TASK INSTRUCTIONS –
Pull out of the data below the stretch of lines bounded by the one containing "(561, 491) = (405, 107): orange" and the one containing "camera: 10 degrees right, 20 degrees up", both bounds included, unchanged.

** Opening MATERIAL FOR THIS TASK block **

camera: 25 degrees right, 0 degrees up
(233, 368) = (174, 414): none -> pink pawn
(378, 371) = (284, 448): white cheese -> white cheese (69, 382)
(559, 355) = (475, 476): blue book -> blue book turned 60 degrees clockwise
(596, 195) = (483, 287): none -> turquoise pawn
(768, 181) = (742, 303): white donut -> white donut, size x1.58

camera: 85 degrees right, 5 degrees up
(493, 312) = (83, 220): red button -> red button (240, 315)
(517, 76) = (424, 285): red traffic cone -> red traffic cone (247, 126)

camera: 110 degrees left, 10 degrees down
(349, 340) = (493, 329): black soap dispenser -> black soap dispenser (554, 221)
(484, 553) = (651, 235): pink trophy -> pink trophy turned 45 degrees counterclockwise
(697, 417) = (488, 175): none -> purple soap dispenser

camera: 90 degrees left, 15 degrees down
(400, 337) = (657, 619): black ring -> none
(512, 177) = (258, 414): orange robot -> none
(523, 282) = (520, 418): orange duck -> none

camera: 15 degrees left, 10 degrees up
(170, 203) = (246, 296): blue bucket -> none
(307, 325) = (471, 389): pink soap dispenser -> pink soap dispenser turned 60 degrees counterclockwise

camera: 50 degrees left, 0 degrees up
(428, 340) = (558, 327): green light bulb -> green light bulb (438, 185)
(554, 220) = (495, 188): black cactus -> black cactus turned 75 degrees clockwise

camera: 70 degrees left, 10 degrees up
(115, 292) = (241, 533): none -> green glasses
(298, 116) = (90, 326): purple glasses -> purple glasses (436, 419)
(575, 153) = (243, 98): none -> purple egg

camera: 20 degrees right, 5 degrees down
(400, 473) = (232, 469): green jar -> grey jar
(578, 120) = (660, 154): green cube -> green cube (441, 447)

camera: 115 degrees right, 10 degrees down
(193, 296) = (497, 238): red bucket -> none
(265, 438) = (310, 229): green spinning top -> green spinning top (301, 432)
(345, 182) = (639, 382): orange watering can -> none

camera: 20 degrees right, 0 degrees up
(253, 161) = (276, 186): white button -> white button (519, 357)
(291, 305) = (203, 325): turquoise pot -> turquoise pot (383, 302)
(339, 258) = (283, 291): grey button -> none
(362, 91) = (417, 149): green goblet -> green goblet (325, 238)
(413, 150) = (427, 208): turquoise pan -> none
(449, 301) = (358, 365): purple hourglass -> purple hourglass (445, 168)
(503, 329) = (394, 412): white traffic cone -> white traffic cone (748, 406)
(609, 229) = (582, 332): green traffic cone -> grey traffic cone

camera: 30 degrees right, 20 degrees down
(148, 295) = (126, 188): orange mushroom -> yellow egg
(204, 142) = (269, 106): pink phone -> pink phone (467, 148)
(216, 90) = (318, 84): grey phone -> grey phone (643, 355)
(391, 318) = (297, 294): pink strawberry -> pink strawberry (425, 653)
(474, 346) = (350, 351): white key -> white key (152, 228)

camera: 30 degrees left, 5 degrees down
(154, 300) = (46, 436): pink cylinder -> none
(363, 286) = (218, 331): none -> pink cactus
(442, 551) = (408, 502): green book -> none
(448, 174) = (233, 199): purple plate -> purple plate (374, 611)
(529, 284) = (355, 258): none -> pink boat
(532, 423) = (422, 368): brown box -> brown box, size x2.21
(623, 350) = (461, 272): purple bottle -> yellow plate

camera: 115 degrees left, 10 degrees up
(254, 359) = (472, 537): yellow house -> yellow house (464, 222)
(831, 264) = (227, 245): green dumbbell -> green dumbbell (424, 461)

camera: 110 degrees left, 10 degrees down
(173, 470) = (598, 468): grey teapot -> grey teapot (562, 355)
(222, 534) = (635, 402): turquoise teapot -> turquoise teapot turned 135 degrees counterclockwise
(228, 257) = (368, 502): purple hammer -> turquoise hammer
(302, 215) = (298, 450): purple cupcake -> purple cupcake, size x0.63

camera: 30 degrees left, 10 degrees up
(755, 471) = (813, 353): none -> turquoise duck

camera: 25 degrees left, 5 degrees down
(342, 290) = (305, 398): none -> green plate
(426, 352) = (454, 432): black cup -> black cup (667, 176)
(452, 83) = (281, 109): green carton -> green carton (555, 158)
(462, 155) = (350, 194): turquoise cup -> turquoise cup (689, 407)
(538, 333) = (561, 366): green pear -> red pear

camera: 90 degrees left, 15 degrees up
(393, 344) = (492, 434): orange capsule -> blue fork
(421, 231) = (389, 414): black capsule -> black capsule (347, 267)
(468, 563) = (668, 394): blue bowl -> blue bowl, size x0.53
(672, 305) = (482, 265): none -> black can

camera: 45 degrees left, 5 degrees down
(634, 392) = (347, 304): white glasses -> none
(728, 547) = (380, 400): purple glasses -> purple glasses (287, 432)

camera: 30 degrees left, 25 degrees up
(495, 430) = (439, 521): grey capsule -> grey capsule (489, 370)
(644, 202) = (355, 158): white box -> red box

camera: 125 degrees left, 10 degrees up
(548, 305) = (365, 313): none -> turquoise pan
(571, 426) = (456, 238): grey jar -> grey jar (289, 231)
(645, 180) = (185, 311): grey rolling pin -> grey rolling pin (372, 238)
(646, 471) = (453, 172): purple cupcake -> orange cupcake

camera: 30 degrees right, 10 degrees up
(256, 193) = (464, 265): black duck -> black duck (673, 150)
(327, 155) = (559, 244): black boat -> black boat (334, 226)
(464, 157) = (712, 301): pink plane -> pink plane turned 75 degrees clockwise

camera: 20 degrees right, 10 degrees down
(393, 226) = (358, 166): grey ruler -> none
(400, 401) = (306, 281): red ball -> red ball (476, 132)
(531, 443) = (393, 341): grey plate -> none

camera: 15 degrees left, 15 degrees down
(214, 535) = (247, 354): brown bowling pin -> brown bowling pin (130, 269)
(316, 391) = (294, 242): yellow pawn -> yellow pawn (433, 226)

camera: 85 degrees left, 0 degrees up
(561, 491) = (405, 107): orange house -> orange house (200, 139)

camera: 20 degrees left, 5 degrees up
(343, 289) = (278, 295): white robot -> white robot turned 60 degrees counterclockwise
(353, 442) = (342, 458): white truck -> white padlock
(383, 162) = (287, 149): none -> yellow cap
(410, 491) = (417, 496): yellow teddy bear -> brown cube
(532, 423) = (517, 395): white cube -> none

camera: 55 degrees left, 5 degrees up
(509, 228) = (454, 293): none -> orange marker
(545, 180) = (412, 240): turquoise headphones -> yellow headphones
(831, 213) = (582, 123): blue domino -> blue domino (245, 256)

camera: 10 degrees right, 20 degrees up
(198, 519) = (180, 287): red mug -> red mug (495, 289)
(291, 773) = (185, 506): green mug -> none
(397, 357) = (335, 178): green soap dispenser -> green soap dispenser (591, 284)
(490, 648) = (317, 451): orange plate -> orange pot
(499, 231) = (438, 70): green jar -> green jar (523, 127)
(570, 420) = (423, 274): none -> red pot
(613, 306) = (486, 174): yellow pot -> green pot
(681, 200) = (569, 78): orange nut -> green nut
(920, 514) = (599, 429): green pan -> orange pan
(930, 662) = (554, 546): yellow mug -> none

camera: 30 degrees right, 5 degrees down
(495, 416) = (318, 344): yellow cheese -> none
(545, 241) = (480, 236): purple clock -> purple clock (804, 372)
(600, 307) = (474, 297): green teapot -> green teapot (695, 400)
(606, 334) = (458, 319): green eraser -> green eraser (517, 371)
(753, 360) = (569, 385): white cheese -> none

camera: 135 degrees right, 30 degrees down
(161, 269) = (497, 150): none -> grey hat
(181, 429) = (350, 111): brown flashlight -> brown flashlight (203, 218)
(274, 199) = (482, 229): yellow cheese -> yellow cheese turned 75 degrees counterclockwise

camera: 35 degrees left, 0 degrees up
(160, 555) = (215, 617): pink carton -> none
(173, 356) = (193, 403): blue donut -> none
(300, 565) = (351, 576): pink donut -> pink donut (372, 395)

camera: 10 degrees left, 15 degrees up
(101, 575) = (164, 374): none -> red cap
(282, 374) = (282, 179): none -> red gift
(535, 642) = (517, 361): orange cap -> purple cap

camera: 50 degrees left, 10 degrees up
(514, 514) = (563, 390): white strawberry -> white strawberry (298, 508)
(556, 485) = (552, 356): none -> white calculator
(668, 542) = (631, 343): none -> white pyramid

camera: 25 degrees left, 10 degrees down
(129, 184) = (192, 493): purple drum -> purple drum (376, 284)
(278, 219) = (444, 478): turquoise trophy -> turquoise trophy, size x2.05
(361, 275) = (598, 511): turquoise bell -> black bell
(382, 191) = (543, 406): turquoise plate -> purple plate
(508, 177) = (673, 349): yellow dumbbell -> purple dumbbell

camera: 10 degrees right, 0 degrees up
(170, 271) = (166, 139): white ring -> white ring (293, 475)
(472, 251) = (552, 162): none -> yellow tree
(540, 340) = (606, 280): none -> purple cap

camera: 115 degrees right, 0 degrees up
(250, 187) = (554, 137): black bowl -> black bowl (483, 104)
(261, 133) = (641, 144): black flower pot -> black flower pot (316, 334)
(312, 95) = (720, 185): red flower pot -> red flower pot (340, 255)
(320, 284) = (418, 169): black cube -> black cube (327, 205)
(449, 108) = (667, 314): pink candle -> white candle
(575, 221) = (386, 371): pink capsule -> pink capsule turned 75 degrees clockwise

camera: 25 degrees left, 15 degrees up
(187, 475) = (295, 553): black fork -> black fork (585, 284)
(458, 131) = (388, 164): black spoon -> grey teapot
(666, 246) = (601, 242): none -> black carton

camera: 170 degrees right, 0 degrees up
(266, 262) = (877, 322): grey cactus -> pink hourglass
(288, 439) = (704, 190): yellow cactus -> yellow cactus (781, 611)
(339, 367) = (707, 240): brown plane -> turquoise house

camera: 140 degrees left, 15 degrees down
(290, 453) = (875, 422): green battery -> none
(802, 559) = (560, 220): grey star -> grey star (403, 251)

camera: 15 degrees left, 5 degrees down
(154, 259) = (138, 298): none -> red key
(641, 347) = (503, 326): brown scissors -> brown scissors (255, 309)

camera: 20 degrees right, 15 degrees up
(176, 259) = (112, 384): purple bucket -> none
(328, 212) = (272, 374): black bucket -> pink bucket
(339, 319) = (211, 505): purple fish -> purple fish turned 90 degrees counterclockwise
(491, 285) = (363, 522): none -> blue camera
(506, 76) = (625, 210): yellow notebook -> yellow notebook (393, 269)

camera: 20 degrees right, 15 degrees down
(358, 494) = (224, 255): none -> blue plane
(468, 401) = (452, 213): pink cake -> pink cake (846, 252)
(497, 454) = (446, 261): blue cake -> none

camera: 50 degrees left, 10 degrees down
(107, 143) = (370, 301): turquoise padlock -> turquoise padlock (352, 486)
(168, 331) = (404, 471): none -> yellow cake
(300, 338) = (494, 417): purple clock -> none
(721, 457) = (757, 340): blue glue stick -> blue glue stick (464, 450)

** Closing MATERIAL FOR THIS TASK block **

OUTPUT FOR THIS EXERCISE –
(561, 491) = (405, 107): orange house -> orange house (200, 139)

camera: 20 degrees left, 5 degrees up
(343, 289) = (278, 295): white robot -> white robot turned 60 degrees counterclockwise
(353, 442) = (342, 458): white truck -> white padlock
(383, 162) = (287, 149): none -> yellow cap
(410, 491) = (417, 496): yellow teddy bear -> brown cube
(532, 423) = (517, 395): white cube -> none

camera: 55 degrees left, 5 degrees up
(509, 228) = (454, 293): none -> orange marker
(545, 180) = (412, 240): turquoise headphones -> yellow headphones
(831, 213) = (582, 123): blue domino -> blue domino (245, 256)

camera: 10 degrees right, 20 degrees up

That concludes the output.